● **Provided data**
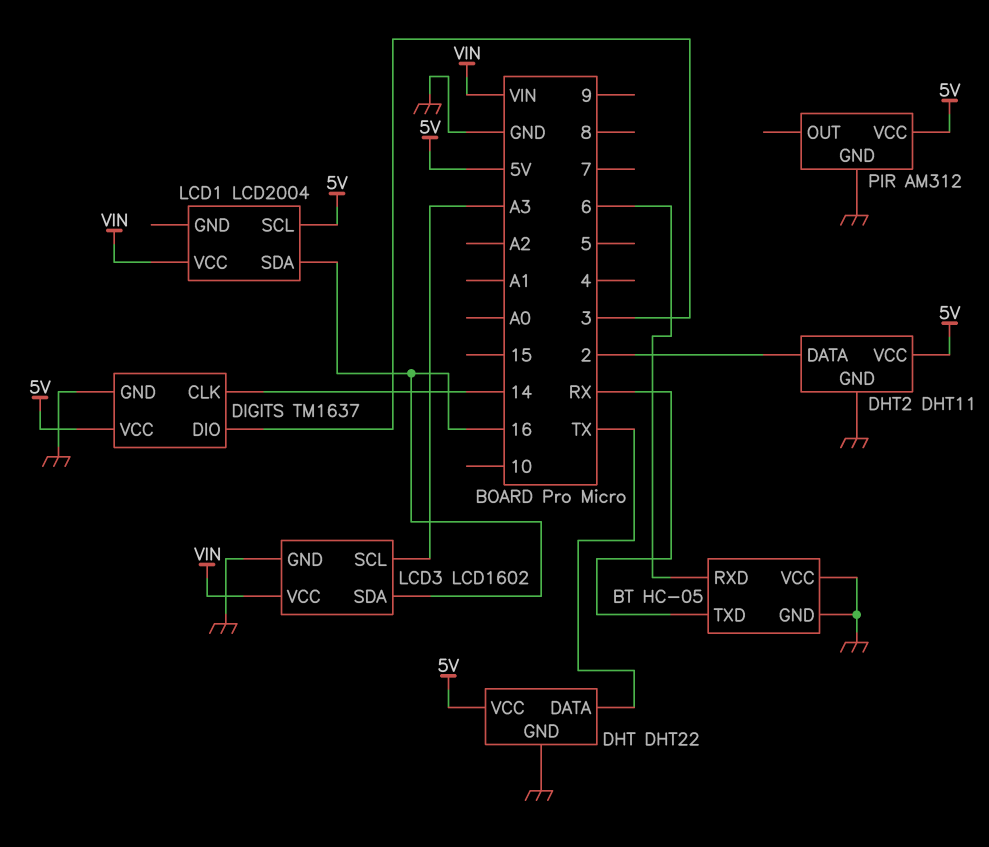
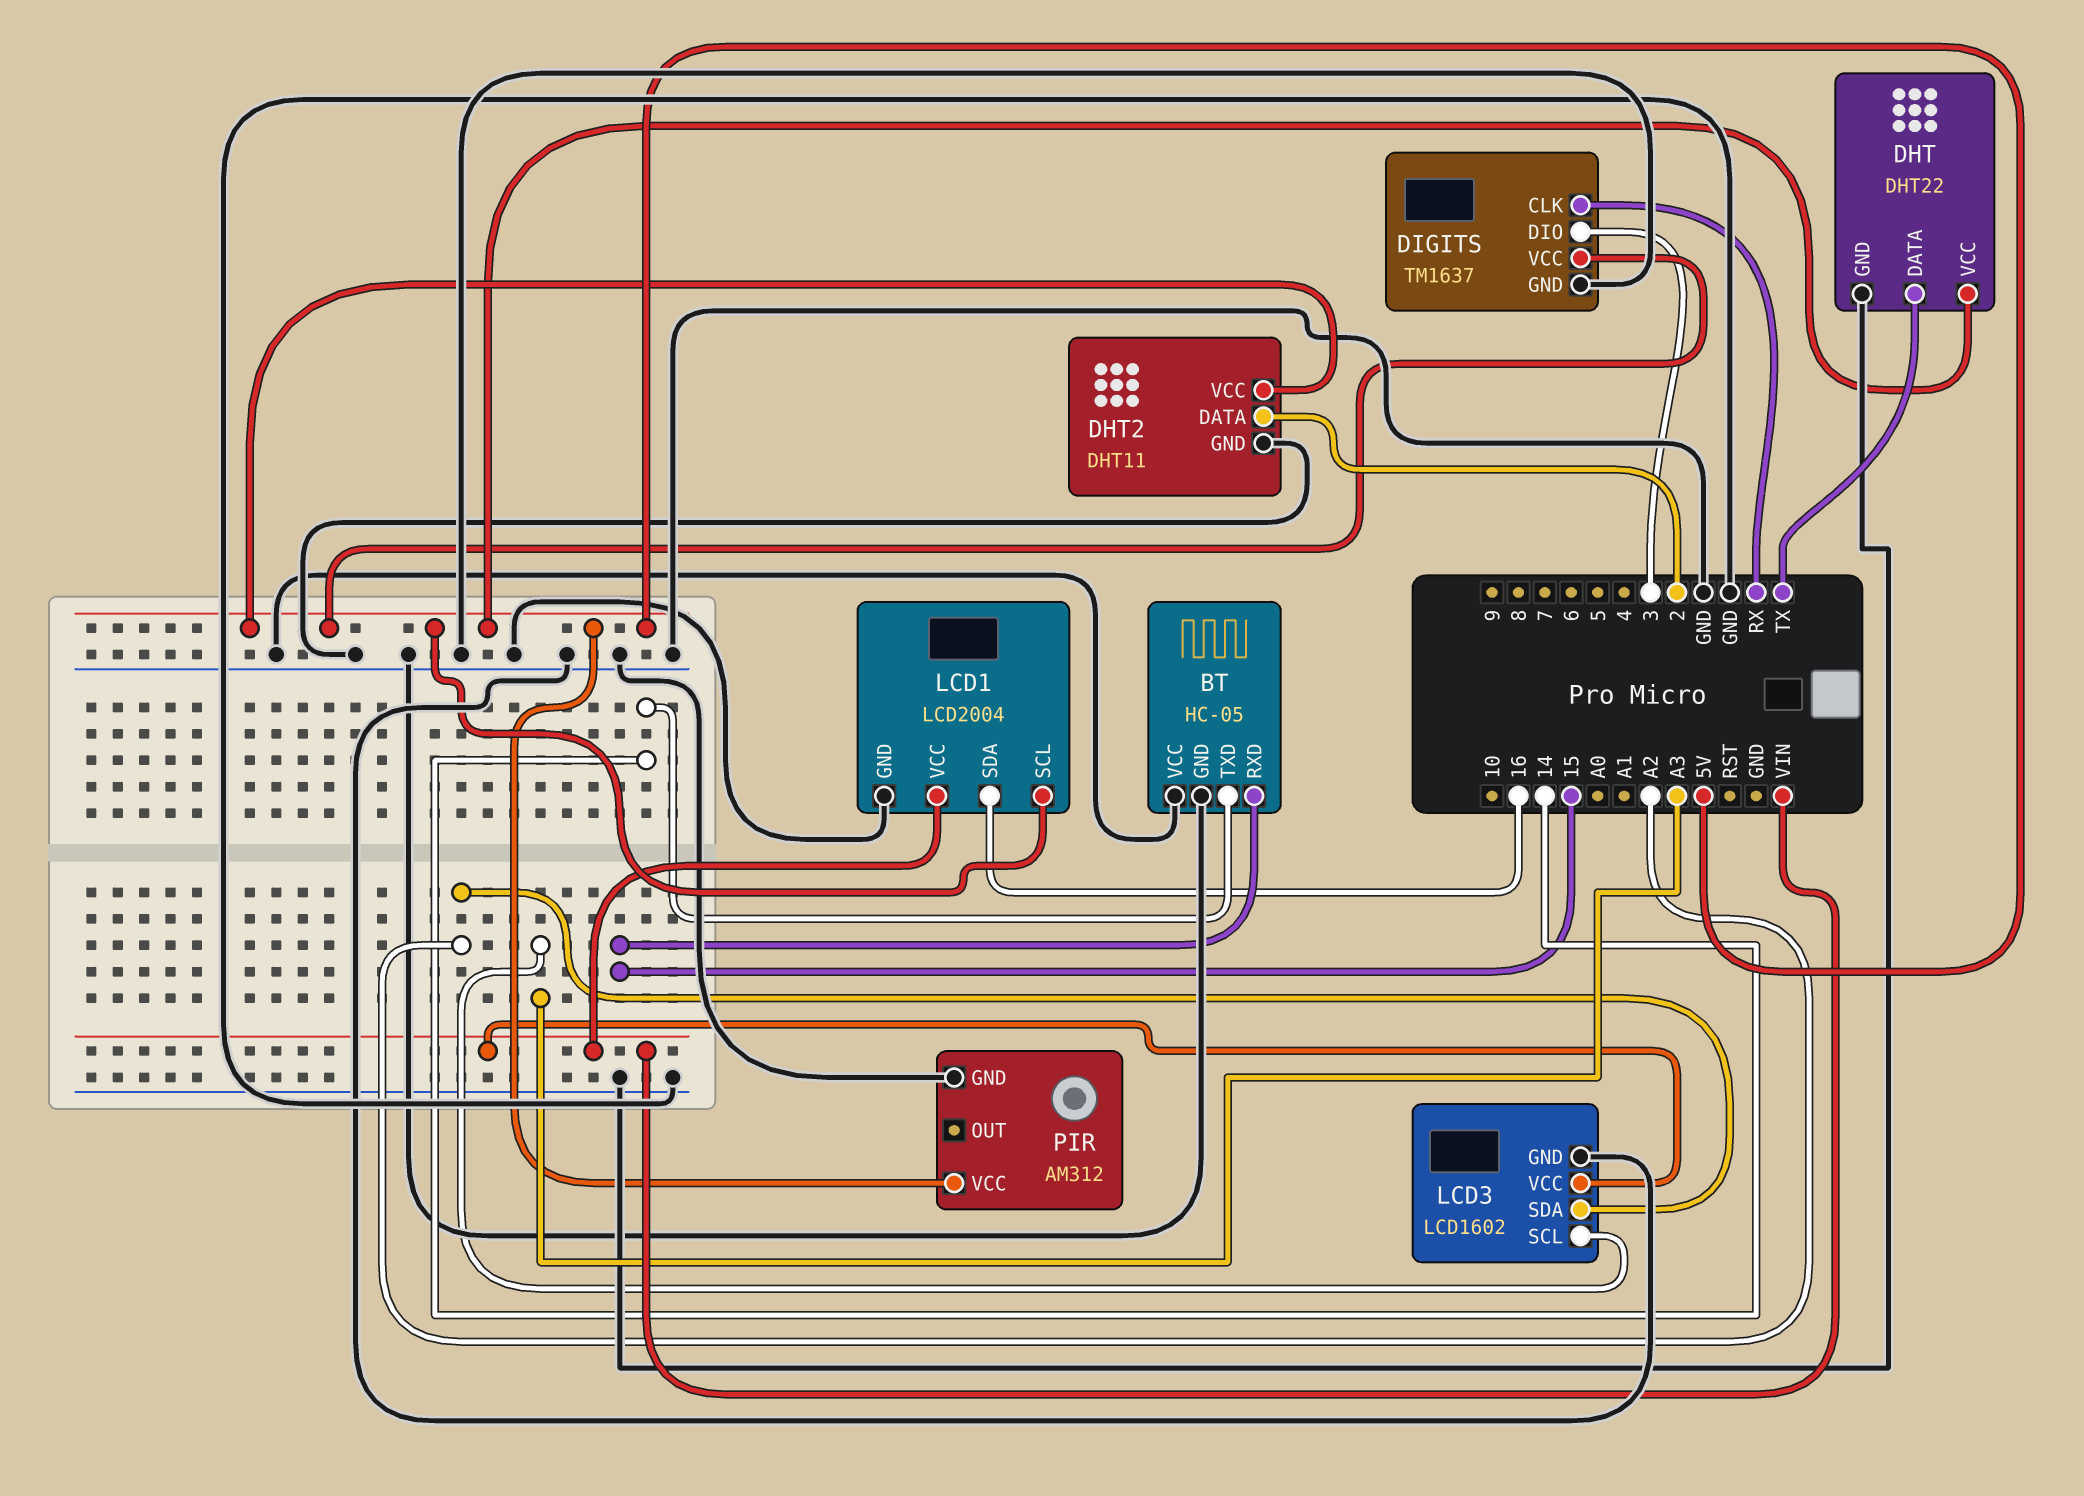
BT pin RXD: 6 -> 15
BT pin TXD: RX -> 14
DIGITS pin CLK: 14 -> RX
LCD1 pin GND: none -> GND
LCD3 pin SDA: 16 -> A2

● **Task item**
Write out the data word for word. Any picture is to be skipped.

● **Answer to this problem**
BT pin RXD: 6 -> 15
BT pin TXD: RX -> 14
DIGITS pin CLK: 14 -> RX
LCD1 pin GND: none -> GND
LCD3 pin SDA: 16 -> A2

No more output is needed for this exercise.